(Beginning of MATERIAL FOR THE TASK)

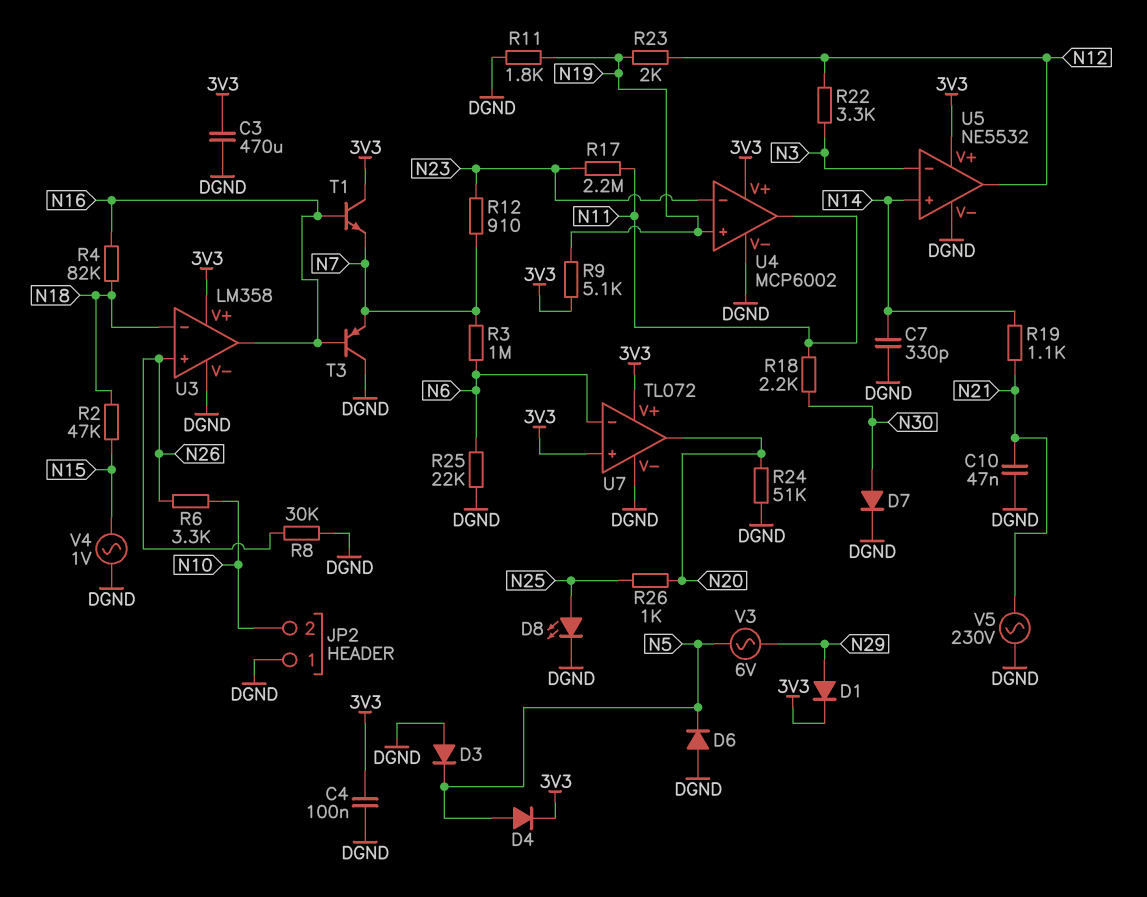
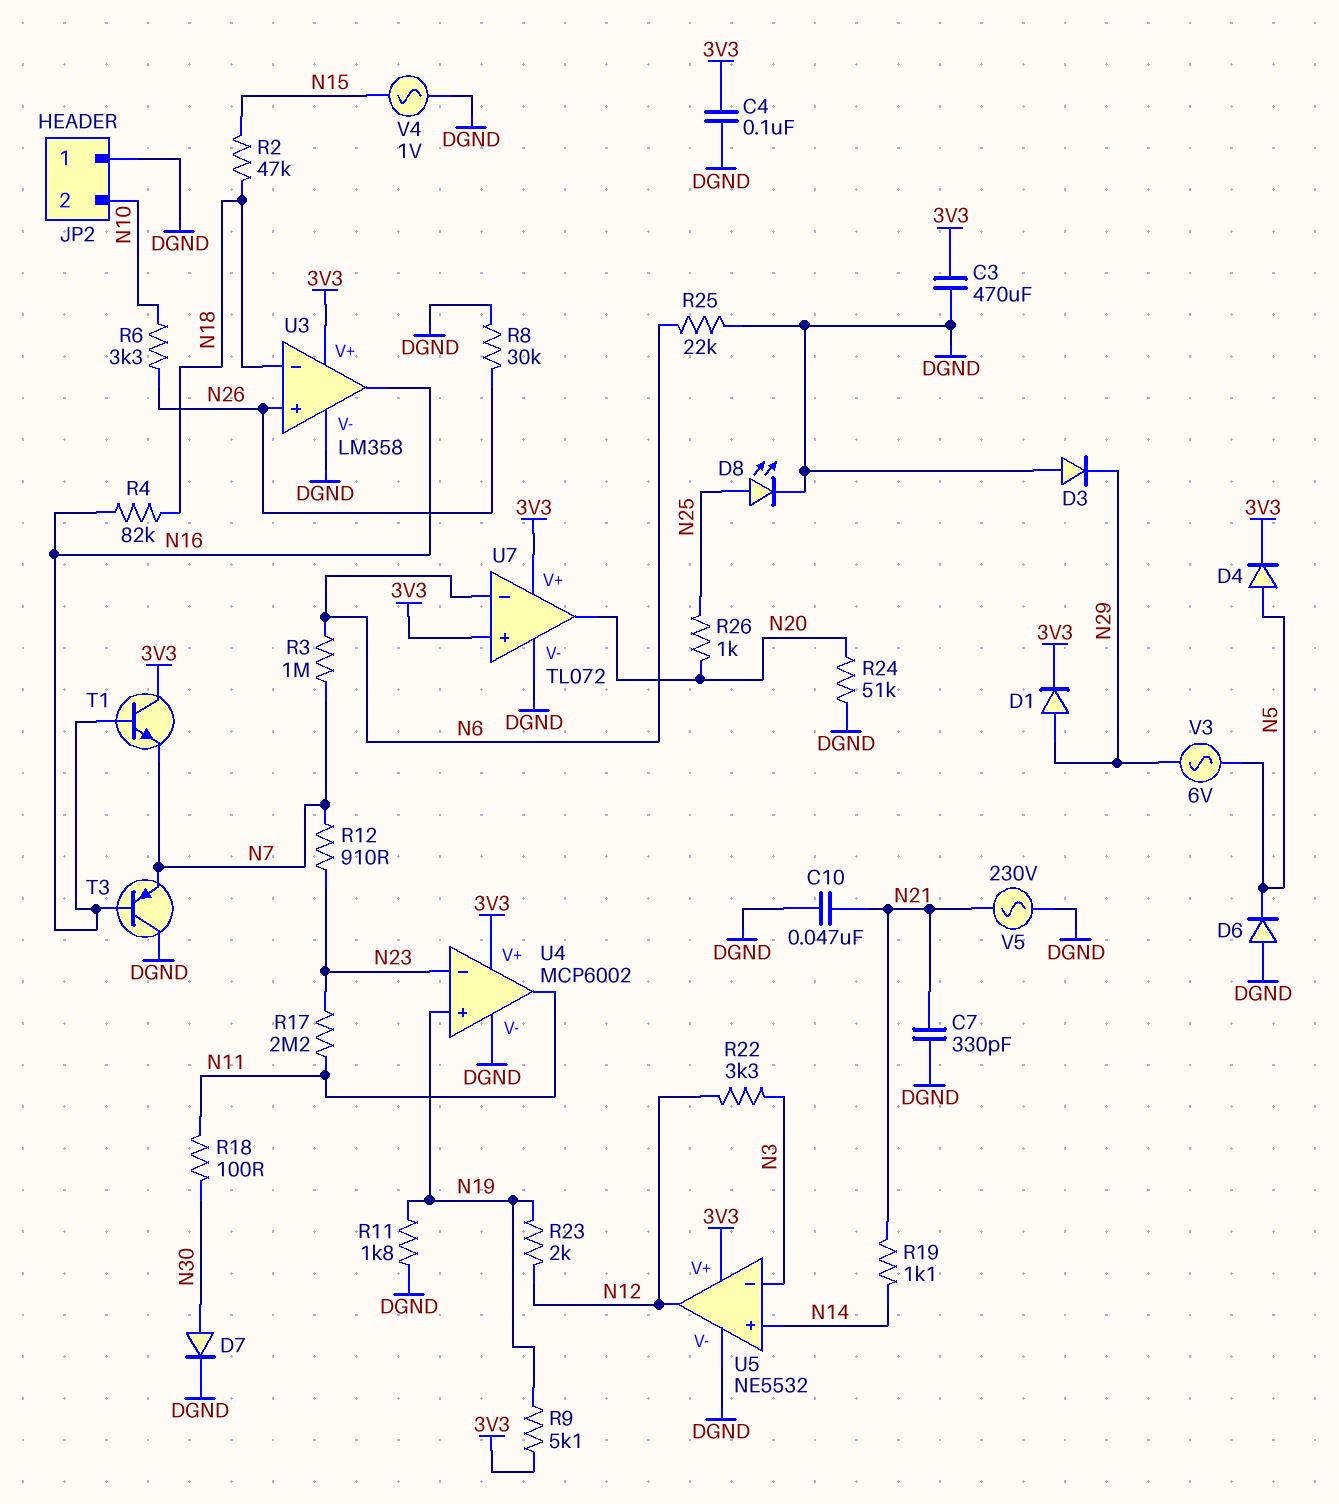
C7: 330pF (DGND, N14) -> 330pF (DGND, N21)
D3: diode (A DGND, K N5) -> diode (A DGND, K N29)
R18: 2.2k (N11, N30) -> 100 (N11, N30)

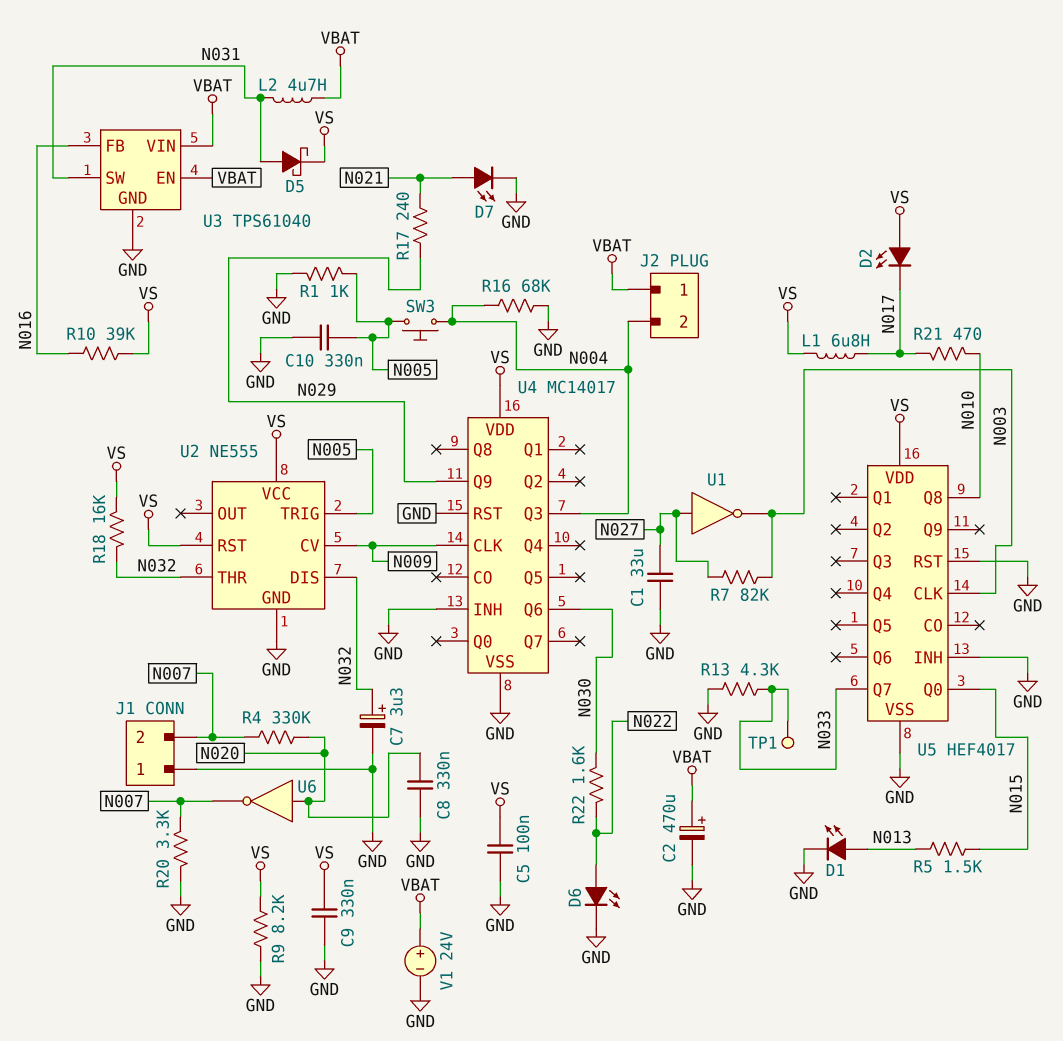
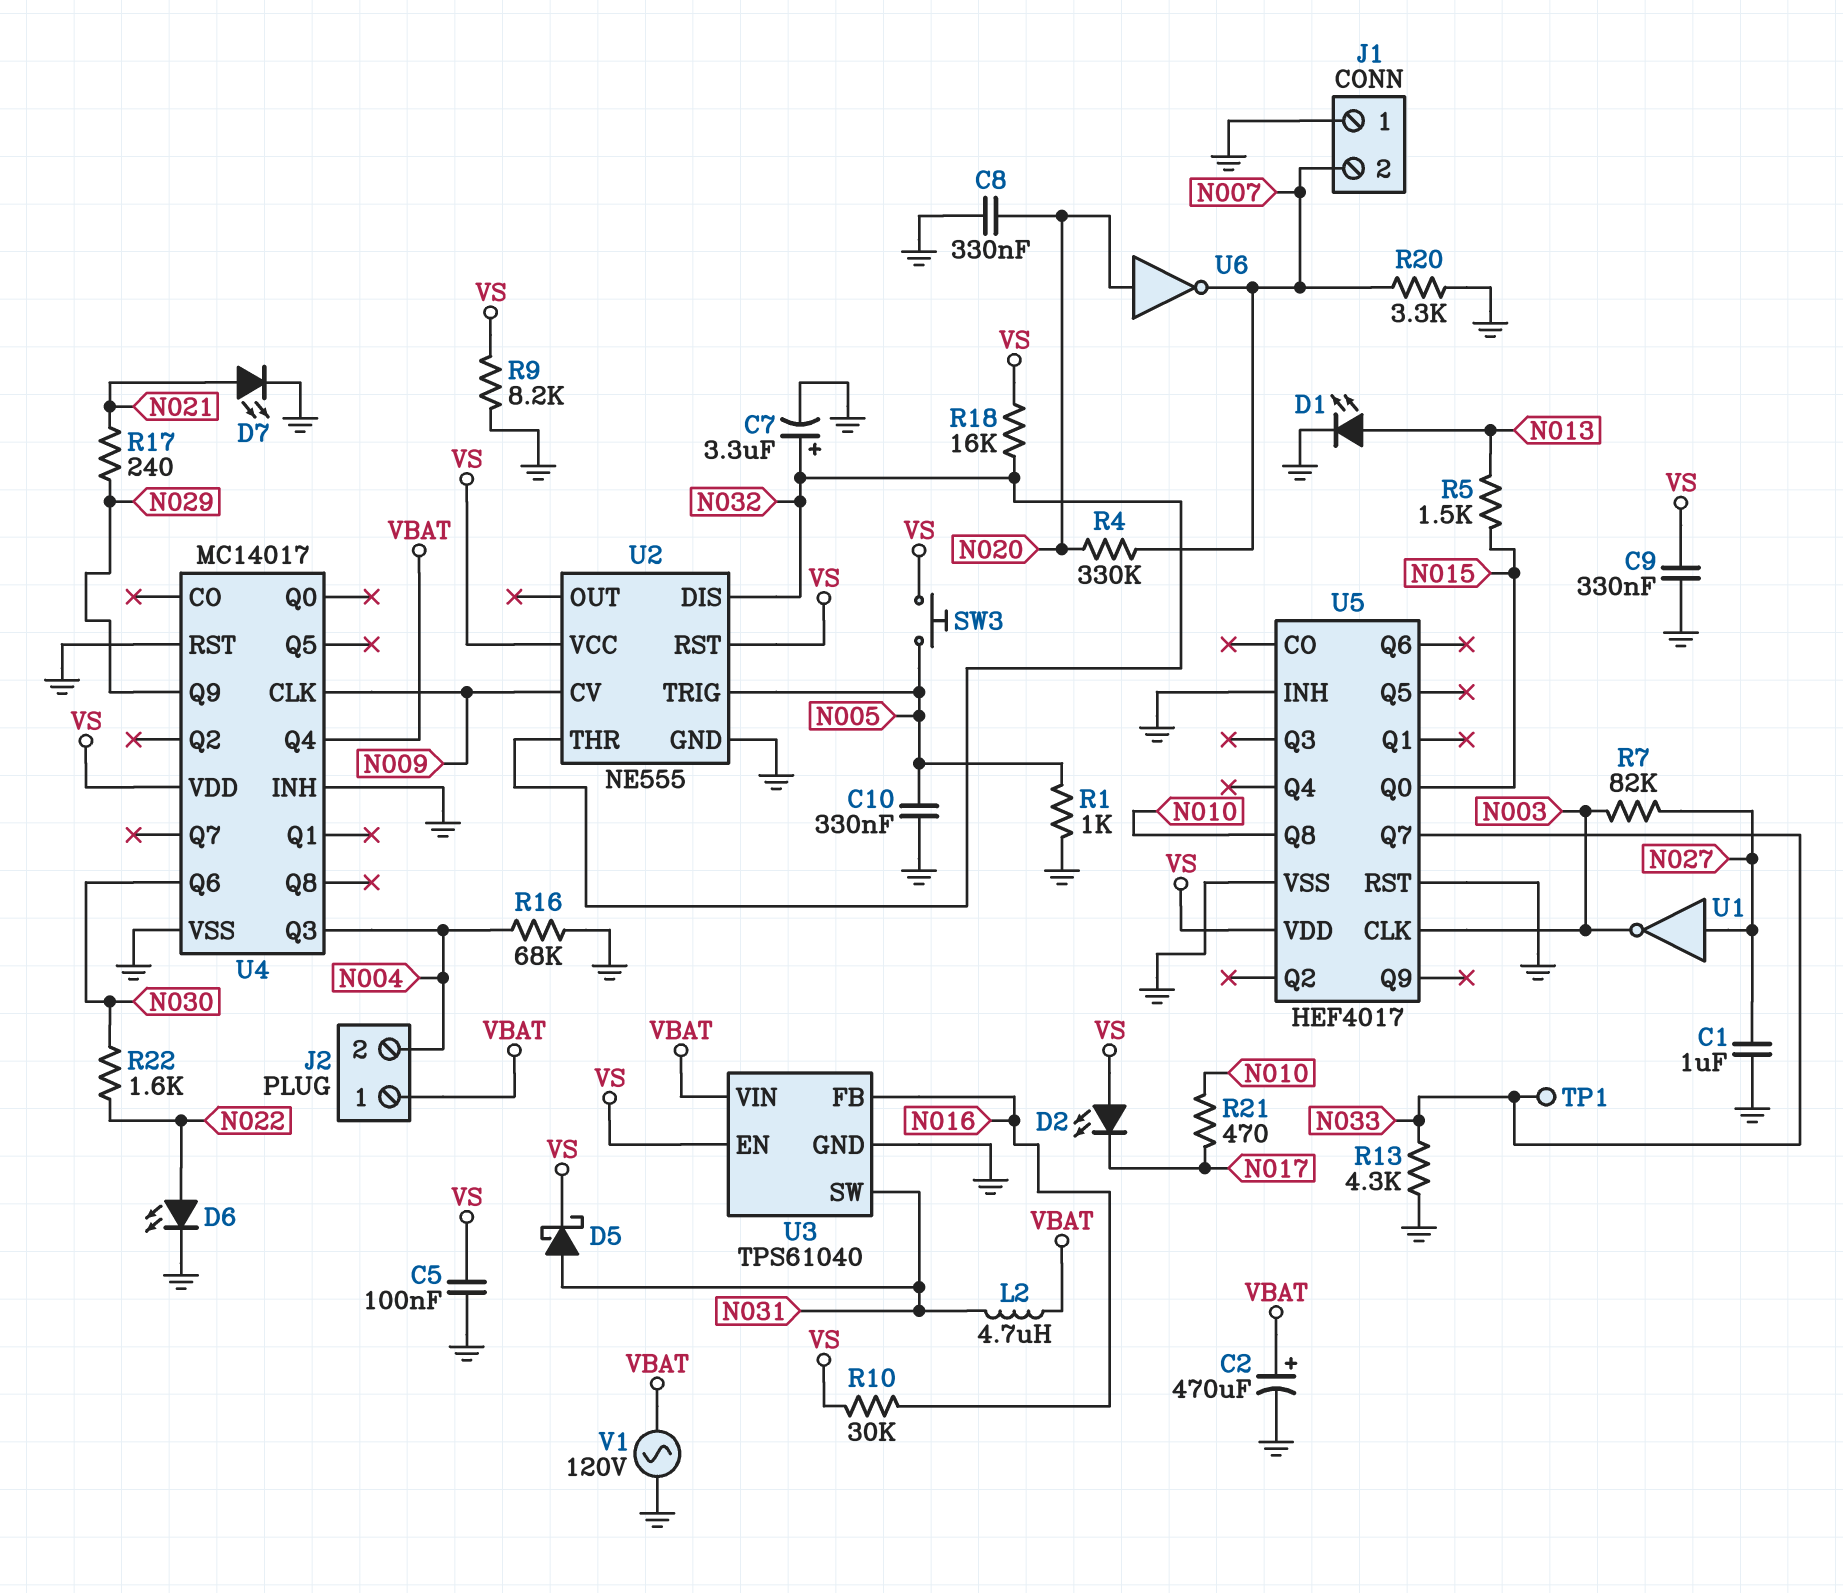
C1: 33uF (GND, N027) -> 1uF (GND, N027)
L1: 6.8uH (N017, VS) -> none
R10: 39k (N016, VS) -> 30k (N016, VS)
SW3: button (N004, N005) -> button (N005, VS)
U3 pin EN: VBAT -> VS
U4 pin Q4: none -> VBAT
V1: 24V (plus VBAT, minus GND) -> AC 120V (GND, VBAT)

(End of MATERIAL FOR THE TASK)

EXERCISE INSTRUCTIONS
Each record should be given again exactly, with no picture carried over.

RESPONSE TO THE TASK
C7: 330pF (DGND, N14) -> 330pF (DGND, N21)
D3: diode (A DGND, K N5) -> diode (A DGND, K N29)
R18: 2.2k (N11, N30) -> 100 (N11, N30)

C1: 33uF (GND, N027) -> 1uF (GND, N027)
L1: 6.8uH (N017, VS) -> none
R10: 39k (N016, VS) -> 30k (N016, VS)
SW3: button (N004, N005) -> button (N005, VS)
U3 pin EN: VBAT -> VS
U4 pin Q4: none -> VBAT
V1: 24V (plus VBAT, minus GND) -> AC 120V (GND, VBAT)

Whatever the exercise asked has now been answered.